═════ Extracted material ═════

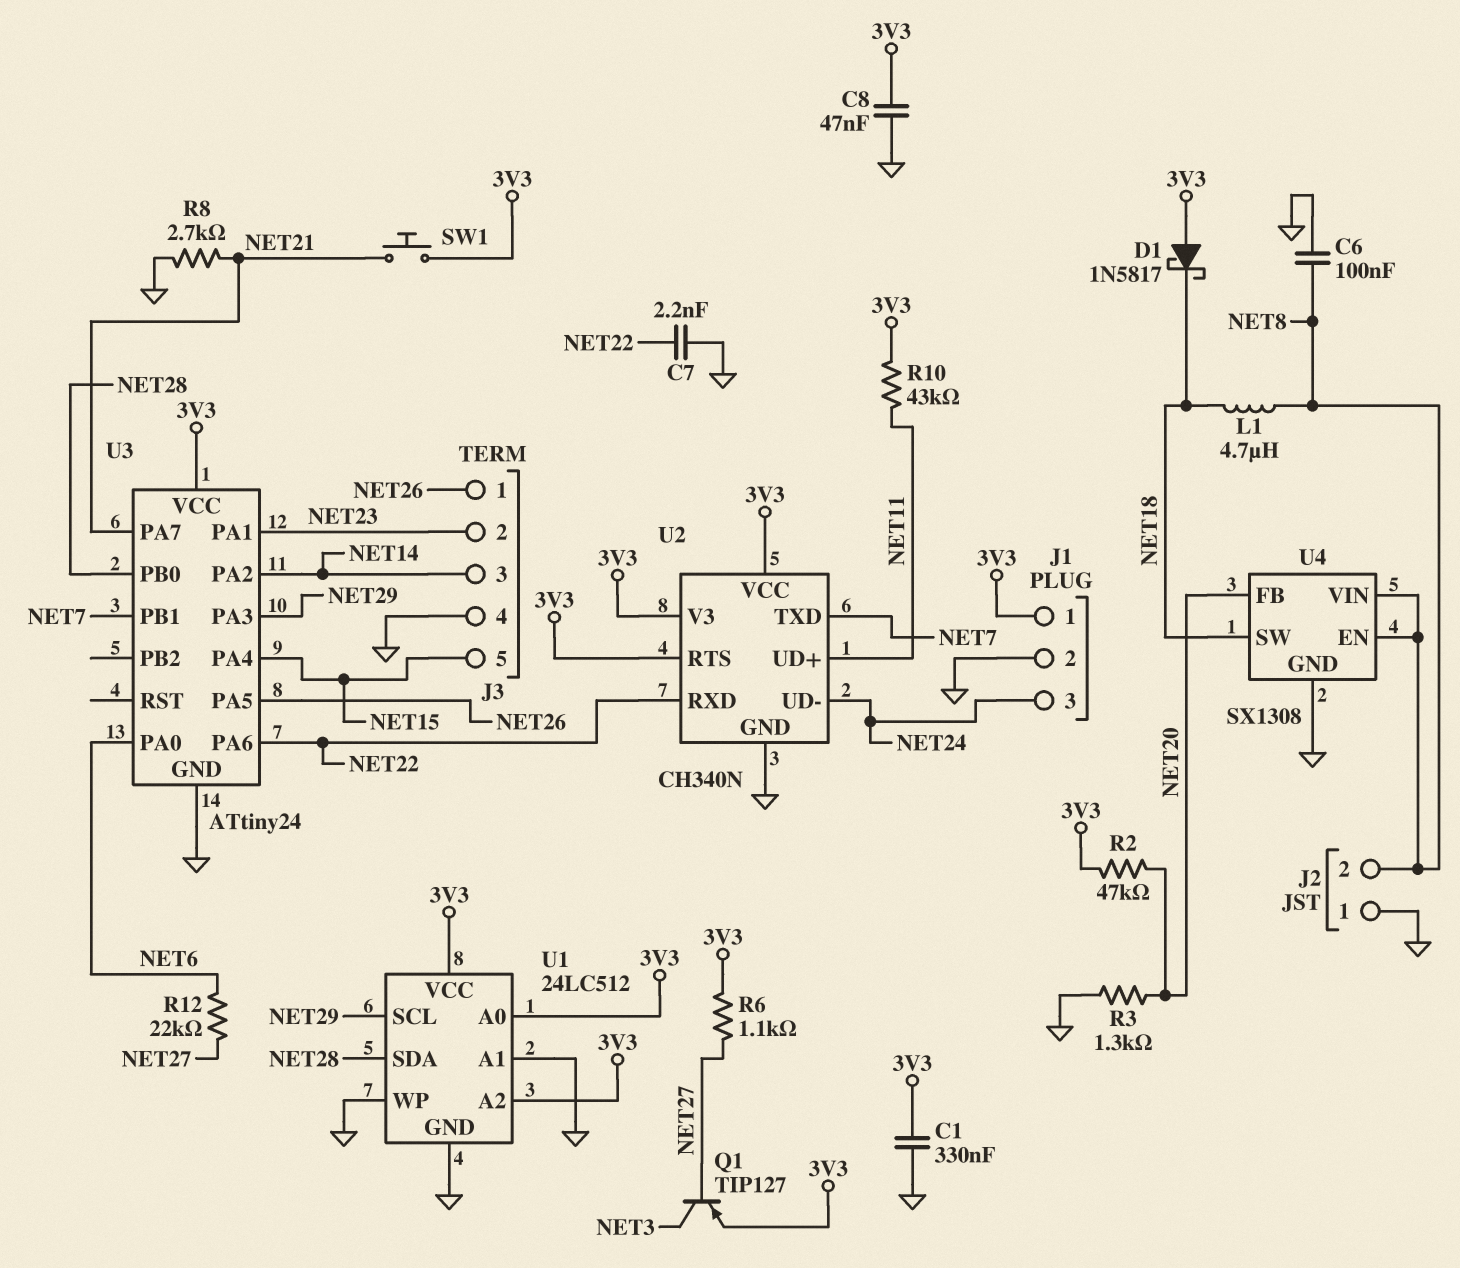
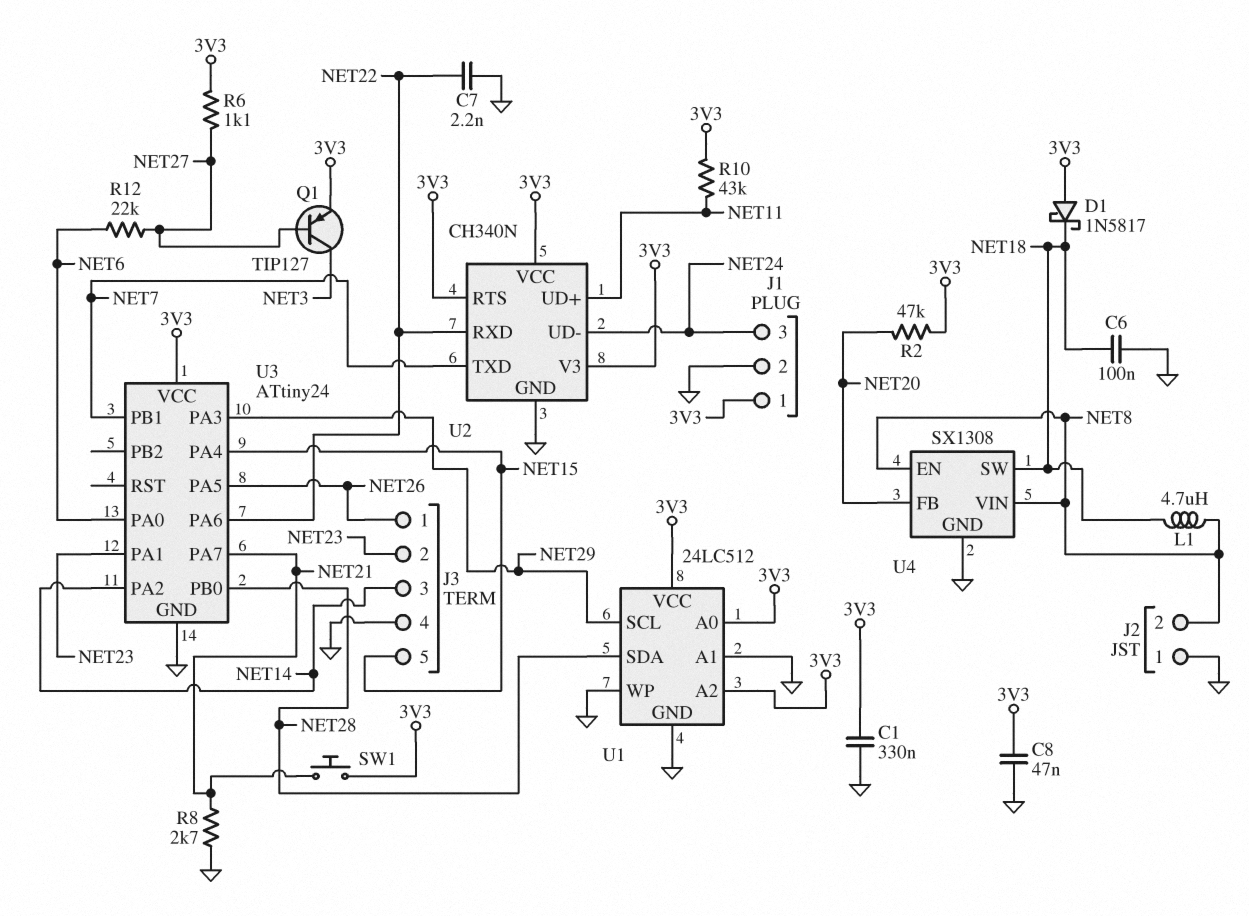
C6: 100nF (GND, NET8) -> 100nF (GND, NET18)
R3: 1.3k (GND, NET20) -> none

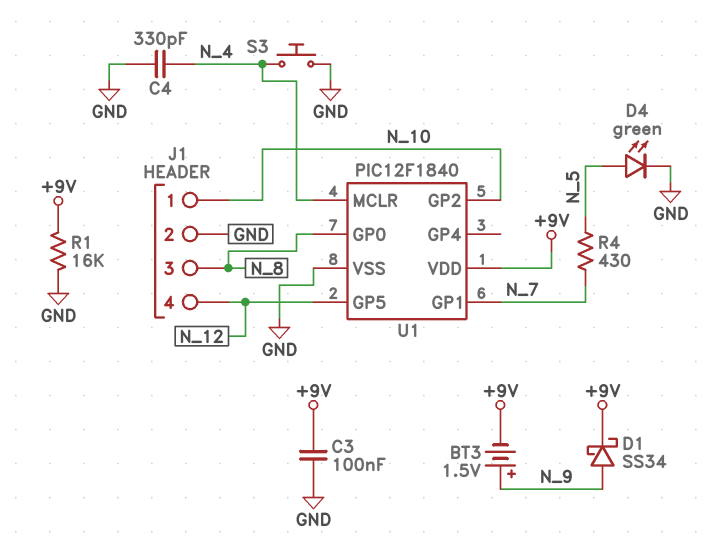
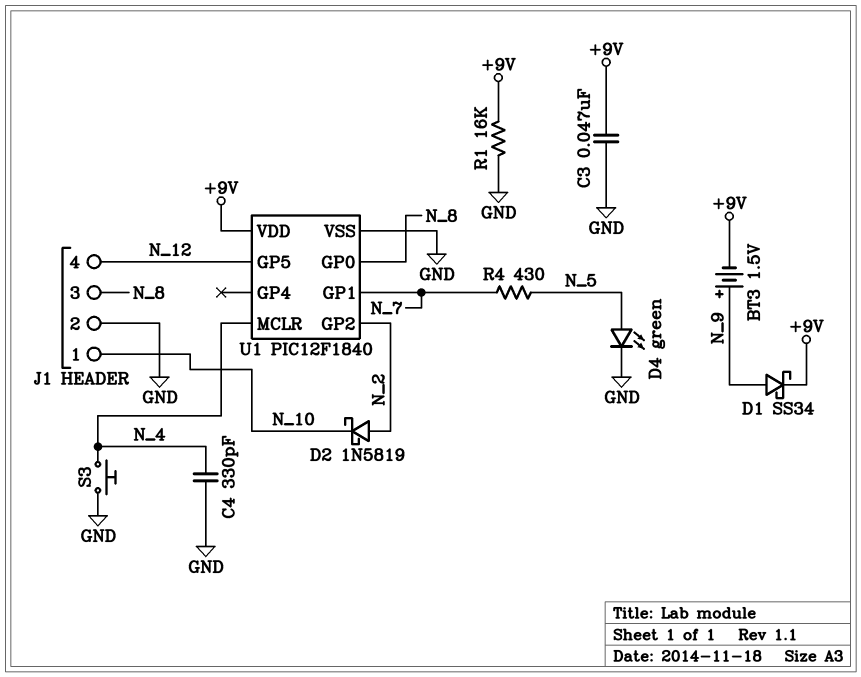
C3: 100nF (+9V, GND) -> 47nF (+9V, GND)
D2: none -> schottky 1N5819 (A N_2, K N_10)
U1 pin GP2: N_10 -> N_2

═════

Using the entries above, tally how many lines have the word "none" in them; write the number and nothing more.

→ Exercise solution: 2